WHAT THE TASK ASKS
Nothing but the lines from the one containing "SONAR1 pin TRIG: A1 -> C13" through the last line of the records belongs in the answer, copied exactly and with the pictures left out.
########
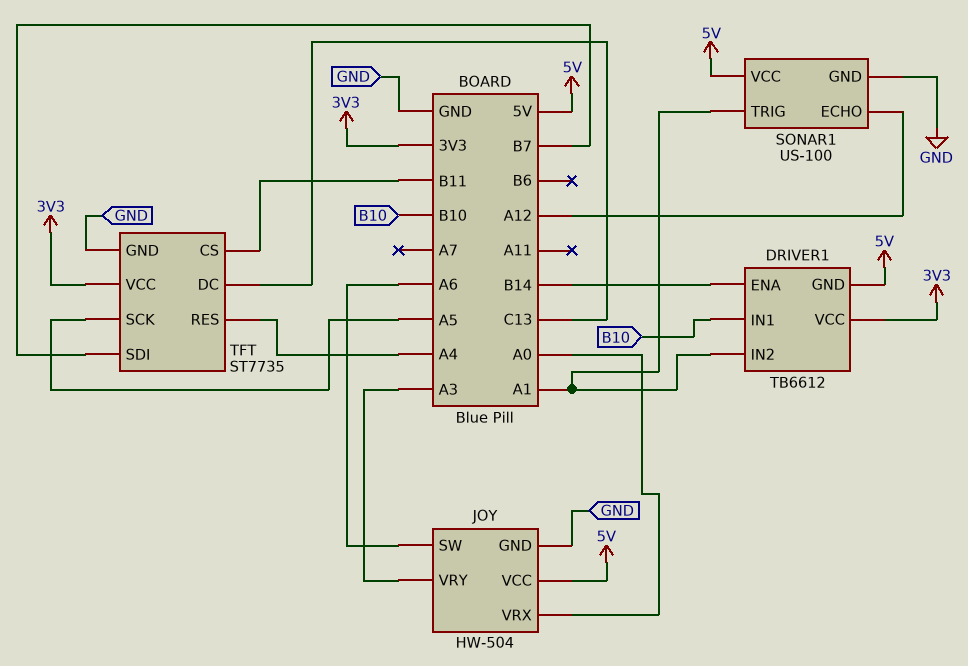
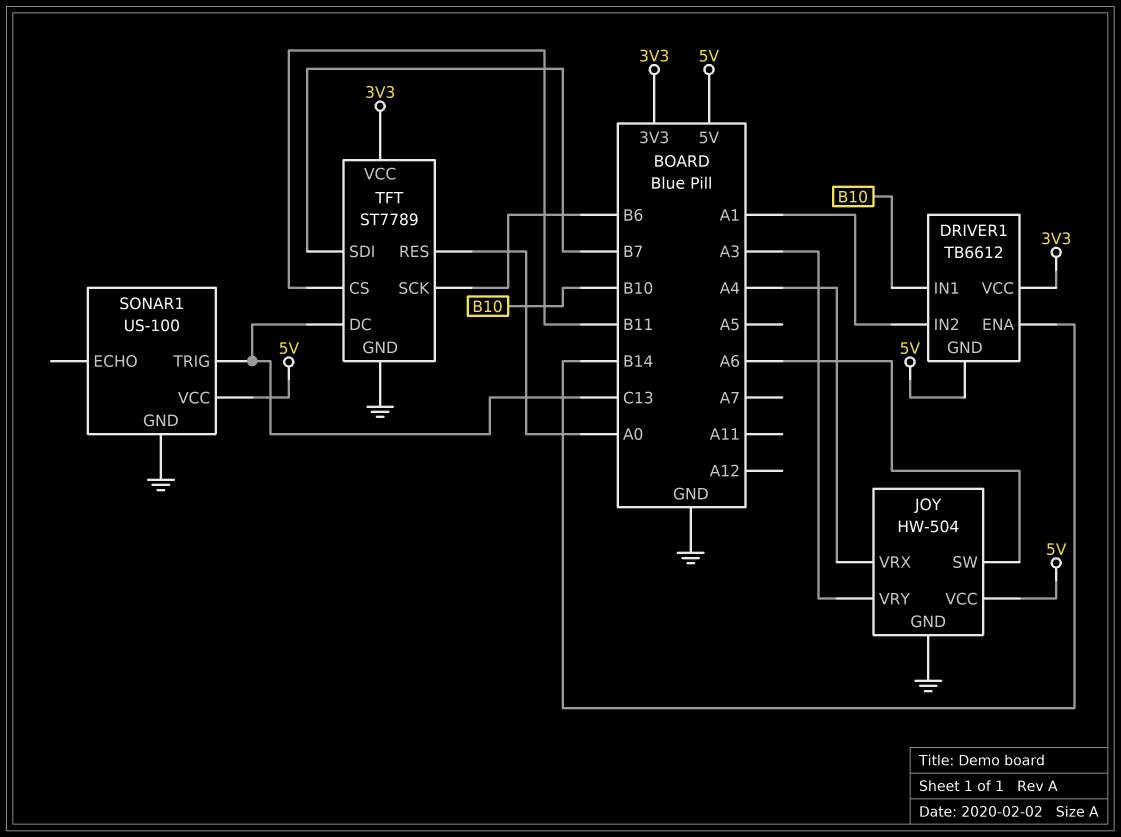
JOY pin VRX: A0 -> A4
SONAR1 pin ECHO: A12 -> none
SONAR1 pin TRIG: A1 -> C13
TFT: ST7735 -> ST7789
TFT pin RES: A4 -> A0
TFT pin SCK: A5 -> B6

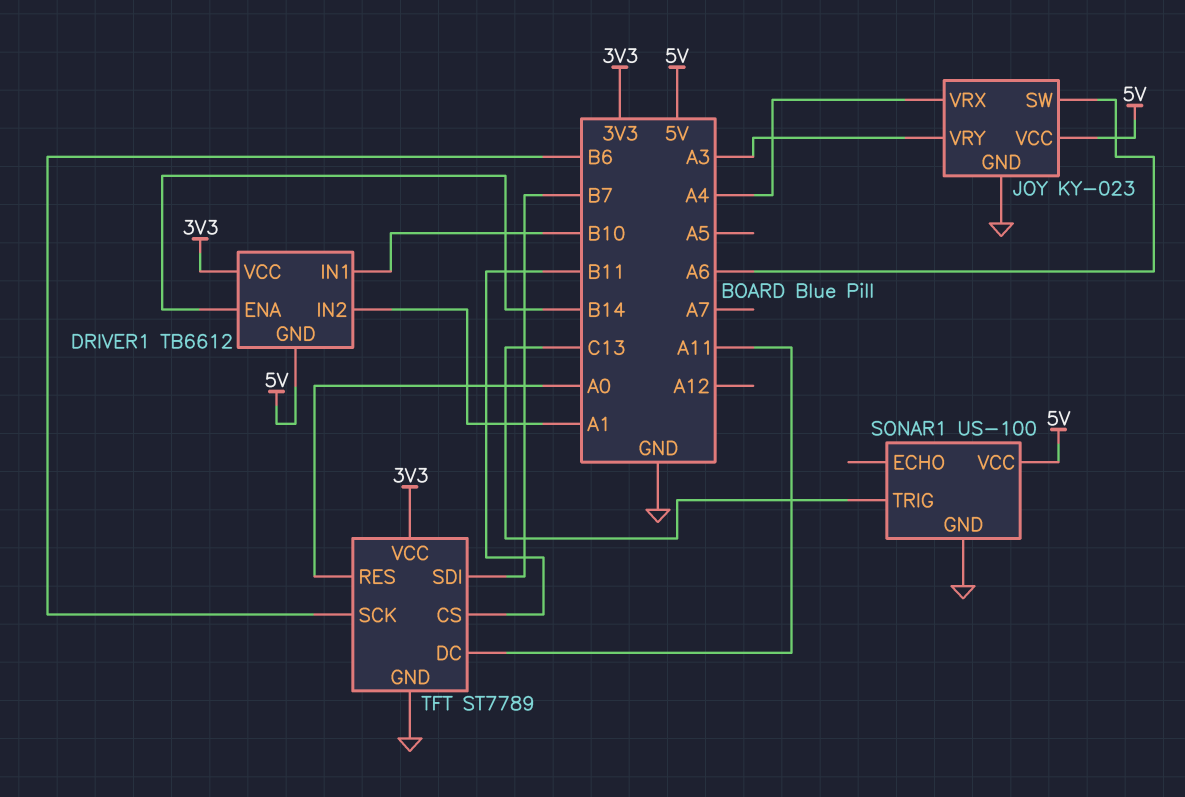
JOY: HW-504 -> KY-023
TFT pin DC: C13 -> A11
########
RESULT FOR THIS EXERCISE
SONAR1 pin TRIG: A1 -> C13
TFT: ST7735 -> ST7789
TFT pin RES: A4 -> A0
TFT pin SCK: A5 -> B6

JOY: HW-504 -> KY-023
TFT pin DC: C13 -> A11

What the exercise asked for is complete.